- WORK ITEM -
From the entries below, say how many lines carry the word "dumbbell", and give nothing but the number.
=== RECORDS SHOWN ===
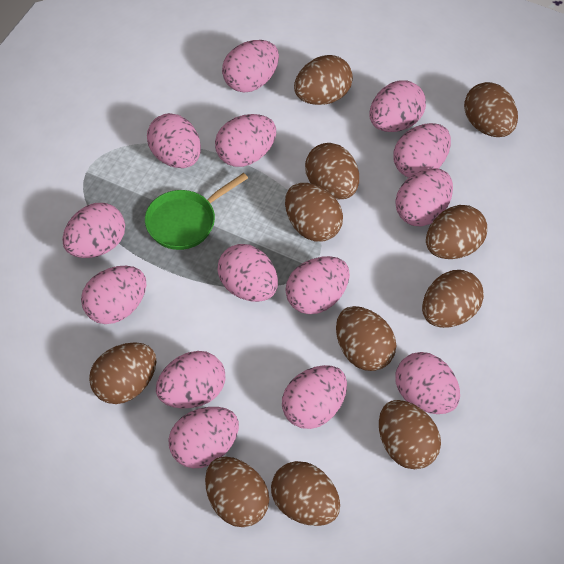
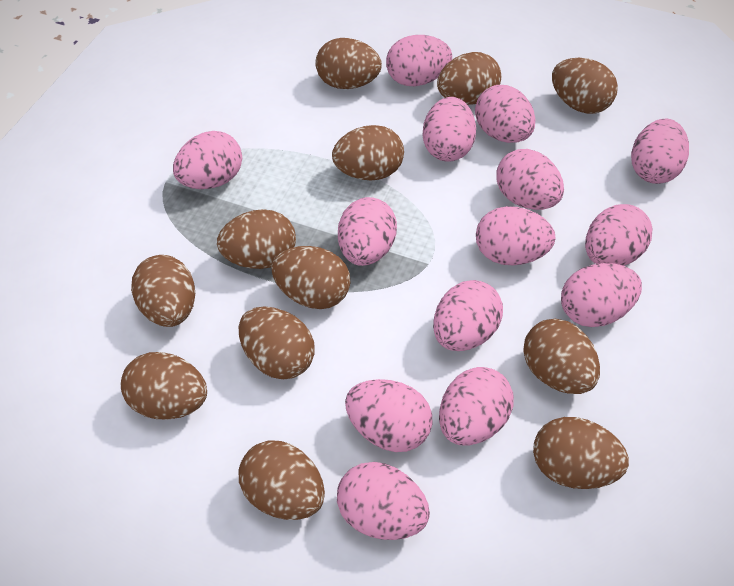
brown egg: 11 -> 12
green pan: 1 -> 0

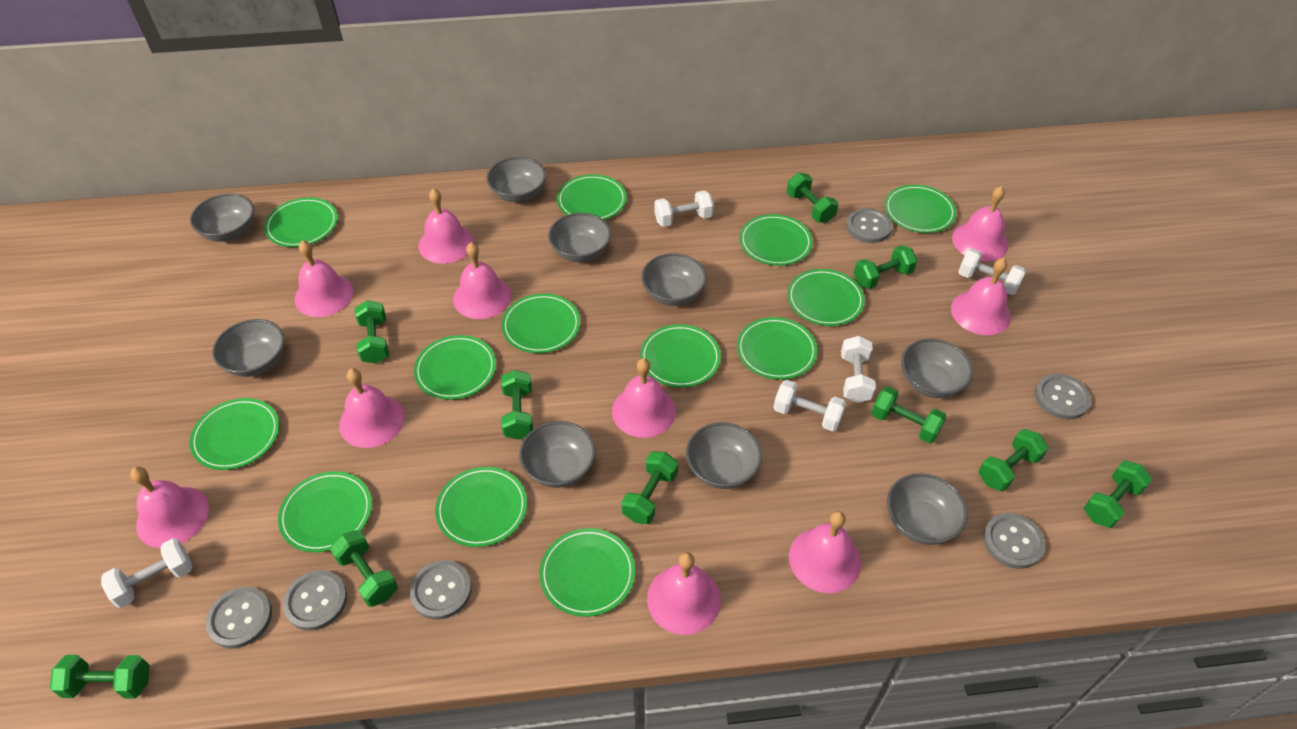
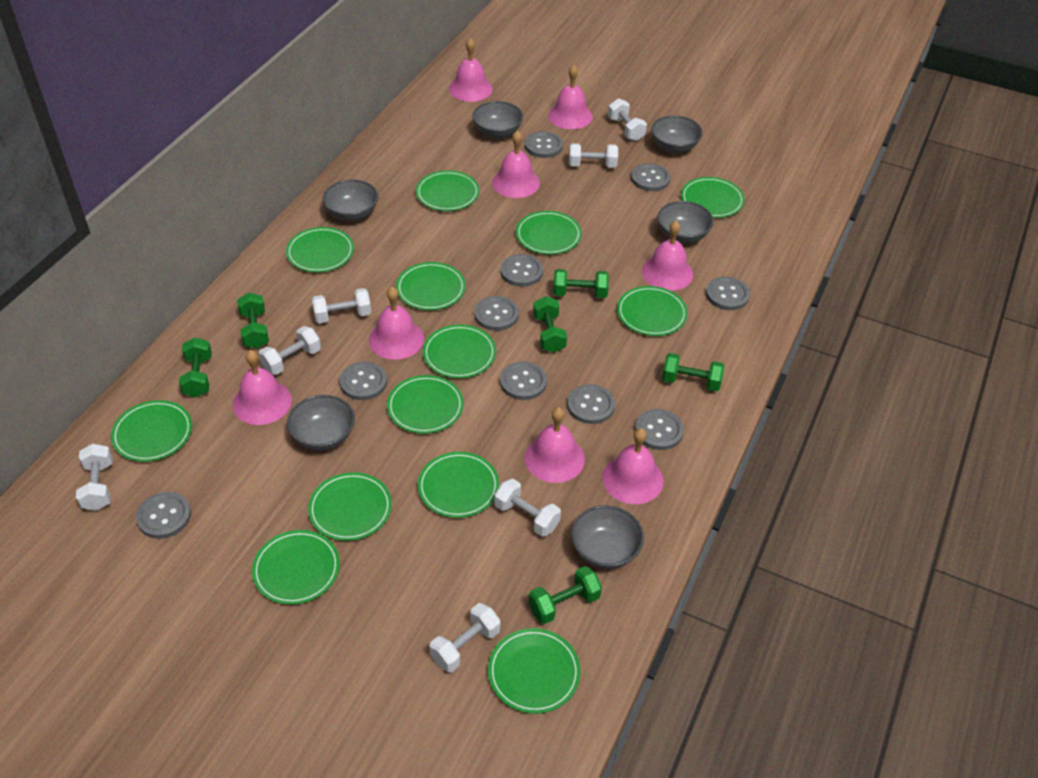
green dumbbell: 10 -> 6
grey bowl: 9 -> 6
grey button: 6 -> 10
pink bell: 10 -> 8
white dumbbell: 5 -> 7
===
=== RECORDS SHOWN ===
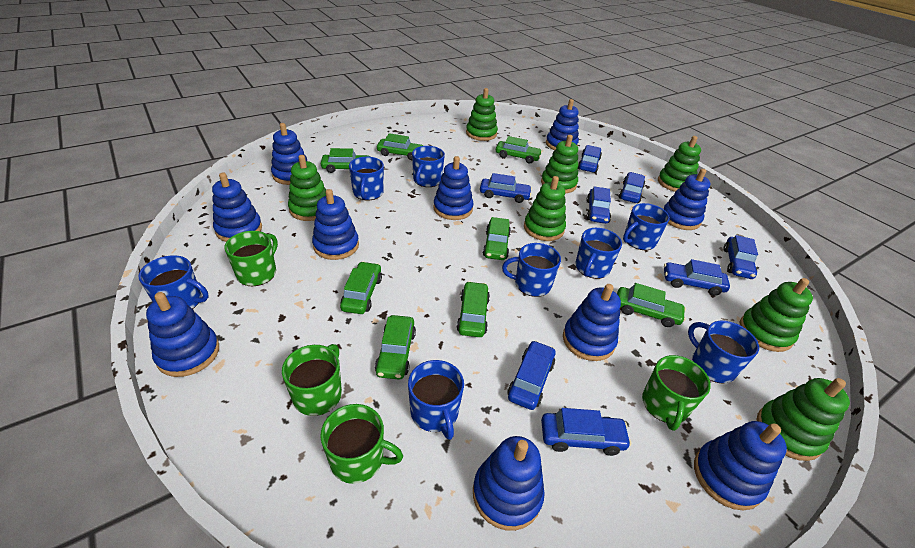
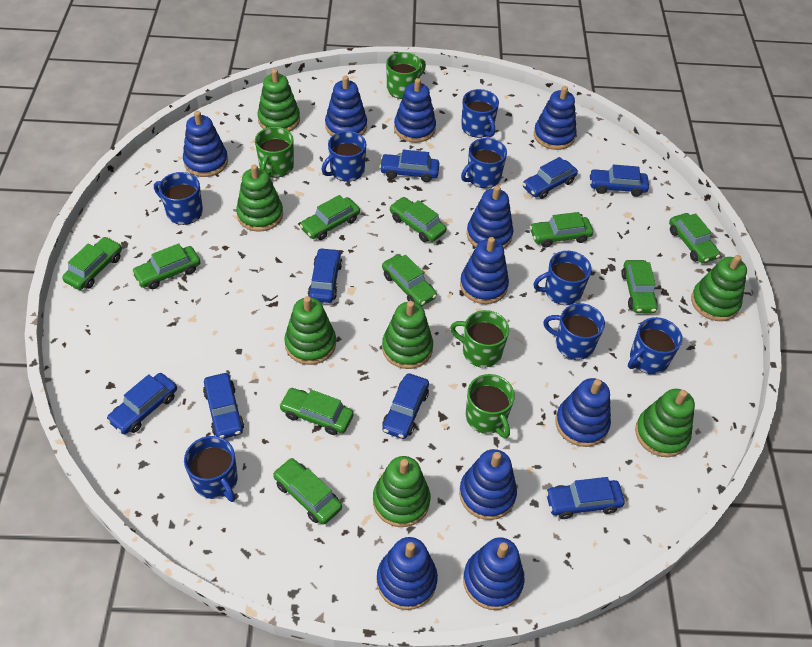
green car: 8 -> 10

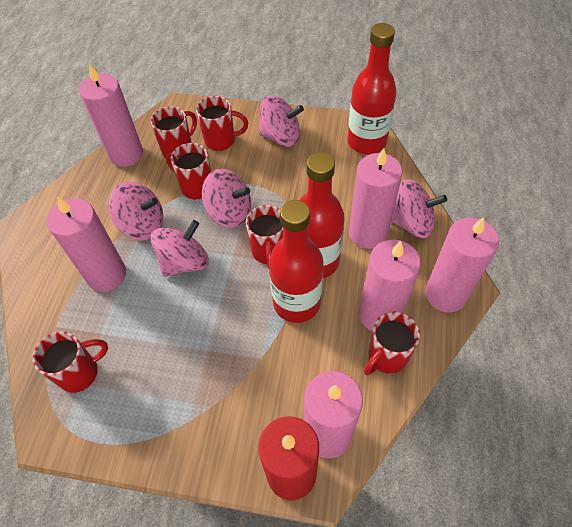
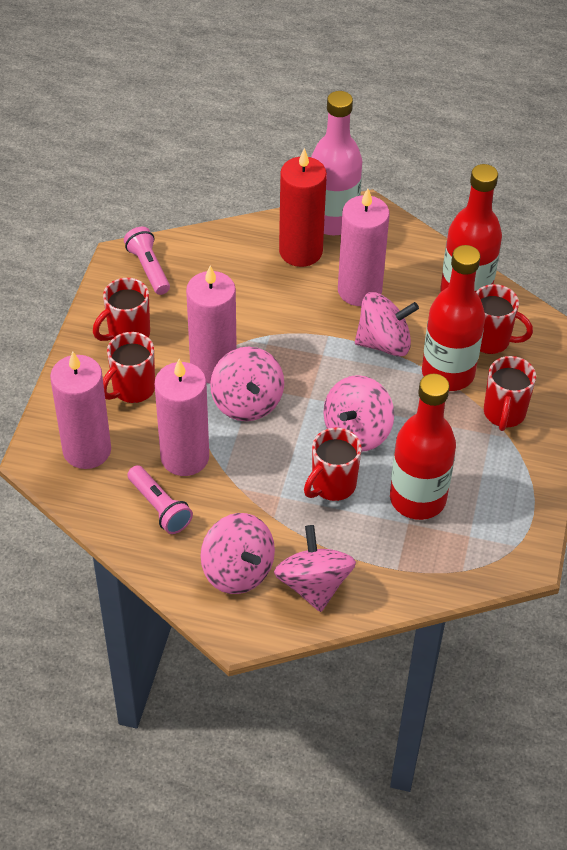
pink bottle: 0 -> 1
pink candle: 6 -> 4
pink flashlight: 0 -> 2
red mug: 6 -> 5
===
=== RECORDS SHOWN ===
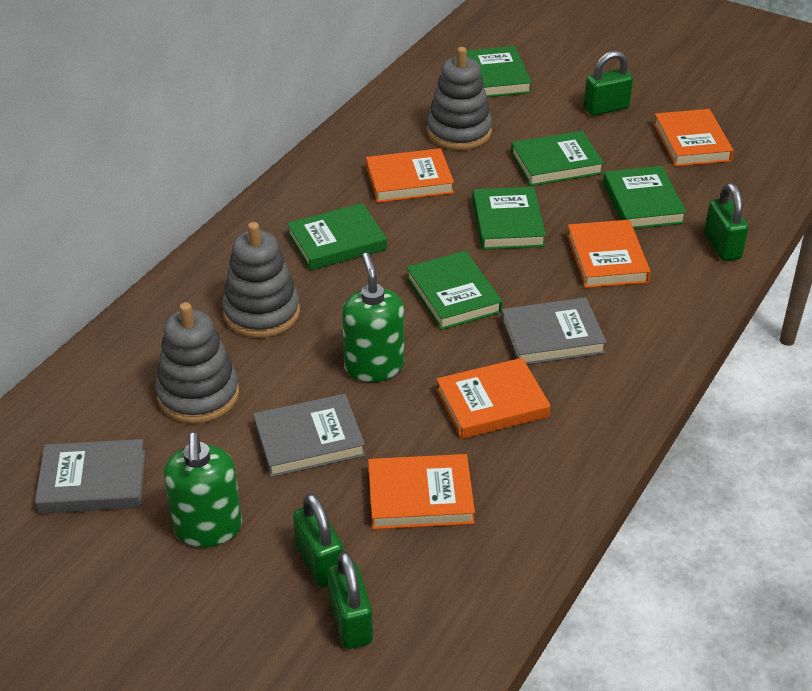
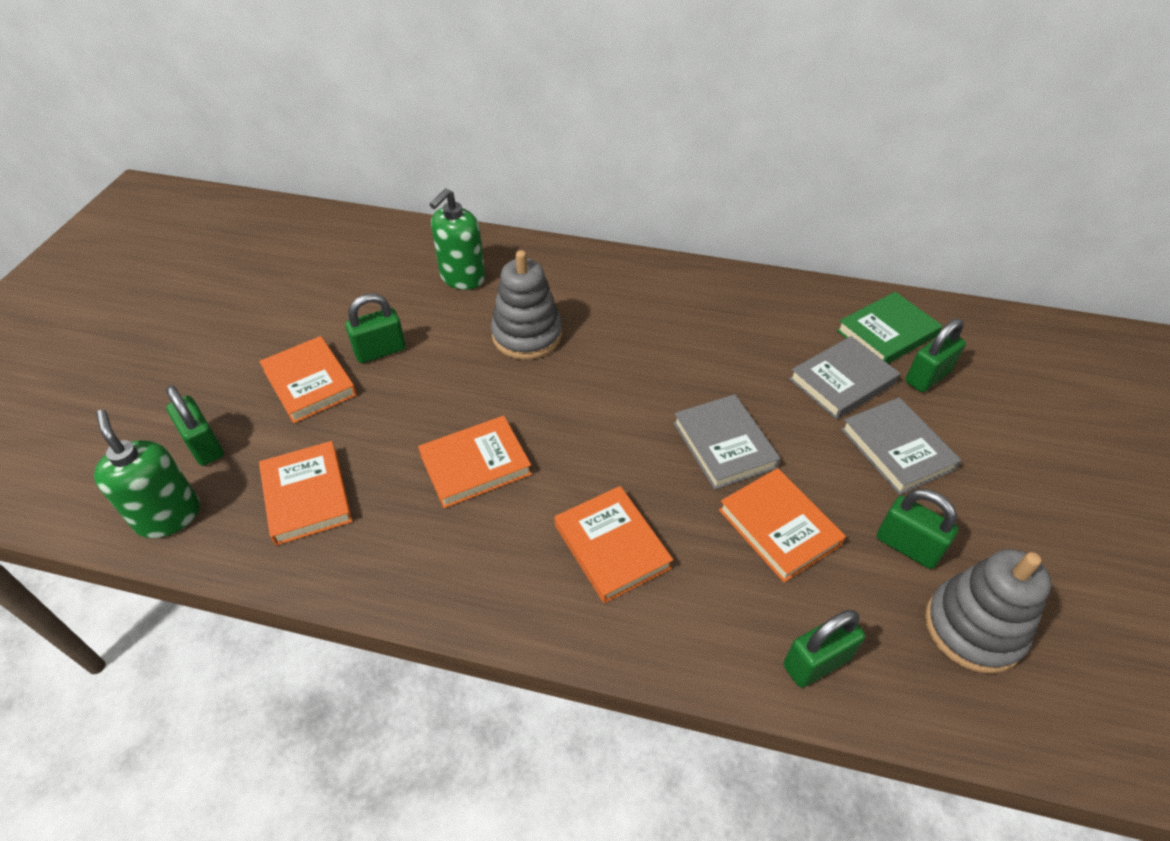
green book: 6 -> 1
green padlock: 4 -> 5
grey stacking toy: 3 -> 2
===
- RESPONSE -
2